┌─ Data for this task
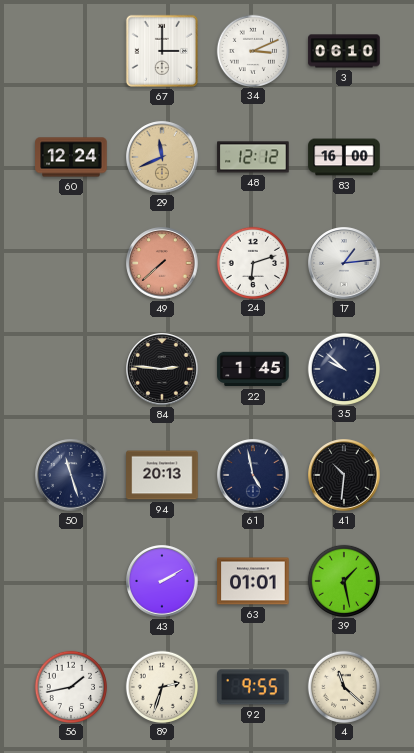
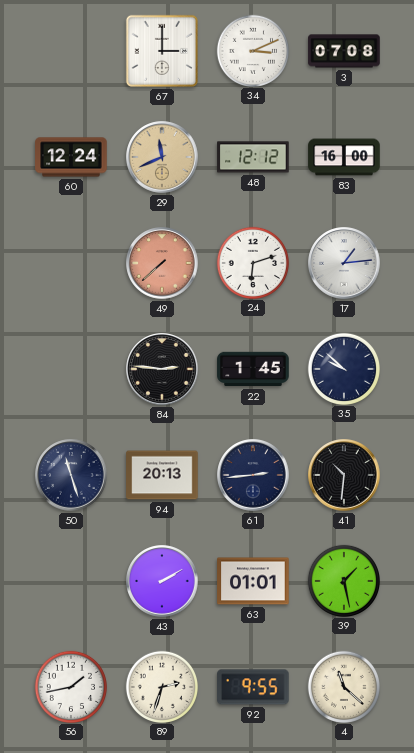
3: 06:10 -> 07:08
61: 4:58 -> 2:44
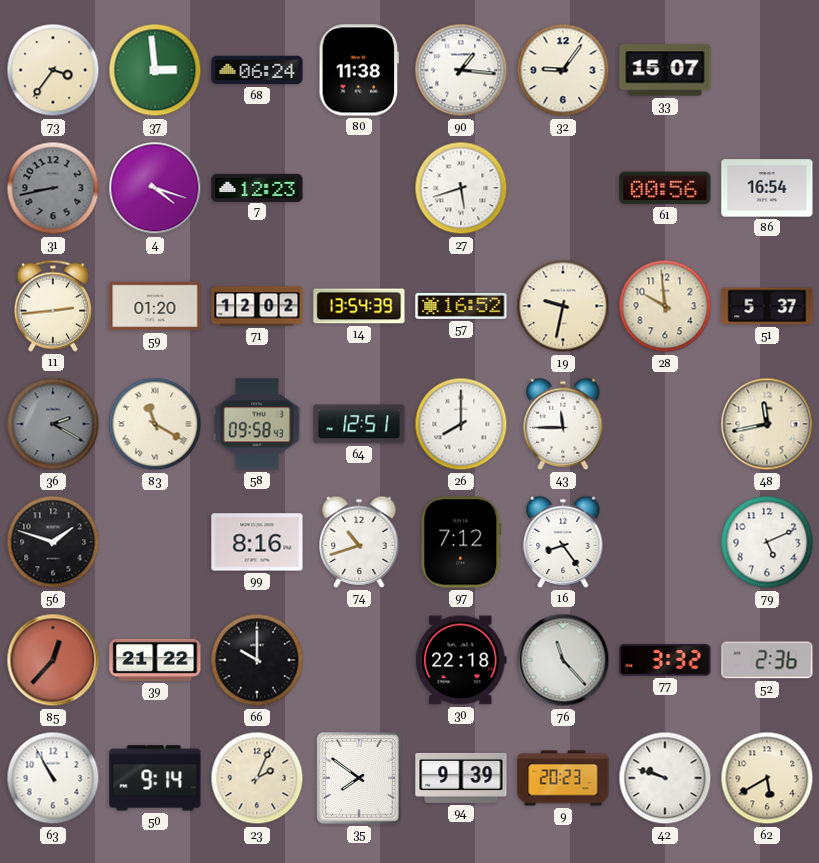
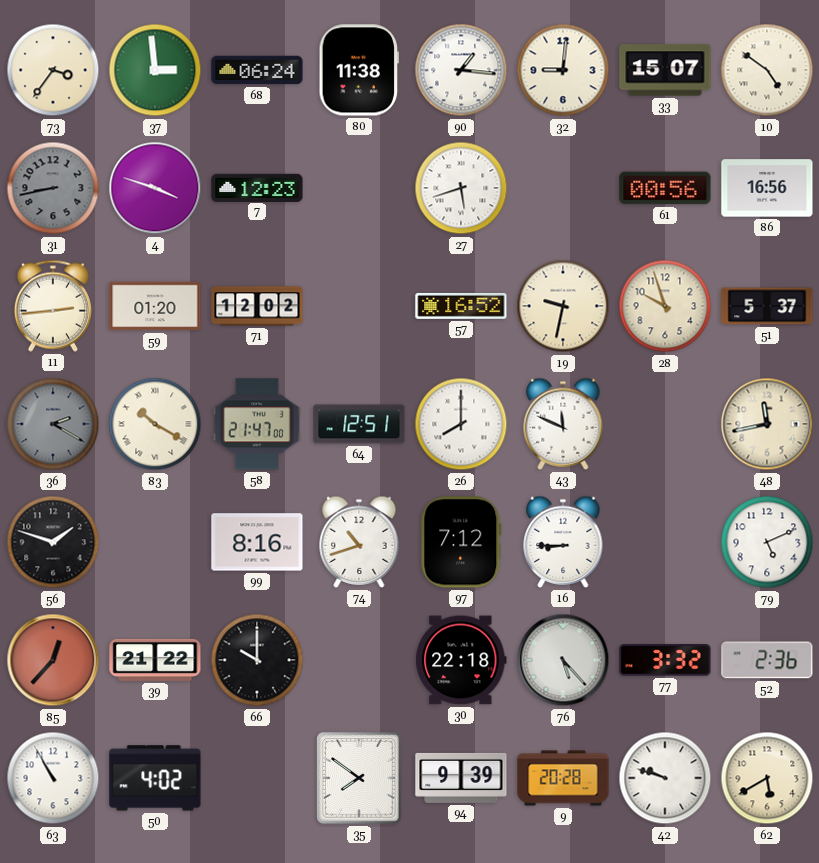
32: 9:06 -> 9:01
10: none -> 4:51
4: 4:18 -> 3:48
86: 16:54 -> 16:56
14: 13:54 -> none
28: 9:59 -> 9:57
83: 11:20 -> 10:20
58: 09:58 -> 21:47
43: 11:45 -> 11:49
16: 8:24 -> 8:45
76: 11:23 -> 5:23
50: 9:14 -> 4:02
23: 2:04 -> none
9: 20:23 -> 20:28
└─
To do
Return all the lines of the material above verbatim, omitting the pictures from your answer.

Worked answer
3: 06:10 -> 07:08
61: 4:58 -> 2:44
32: 9:06 -> 9:01
10: none -> 4:51
4: 4:18 -> 3:48
86: 16:54 -> 16:56
14: 13:54 -> none
28: 9:59 -> 9:57
83: 11:20 -> 10:20
58: 09:58 -> 21:47
43: 11:45 -> 11:49
16: 8:24 -> 8:45
76: 11:23 -> 5:23
50: 9:14 -> 4:02
23: 2:04 -> none
9: 20:23 -> 20:28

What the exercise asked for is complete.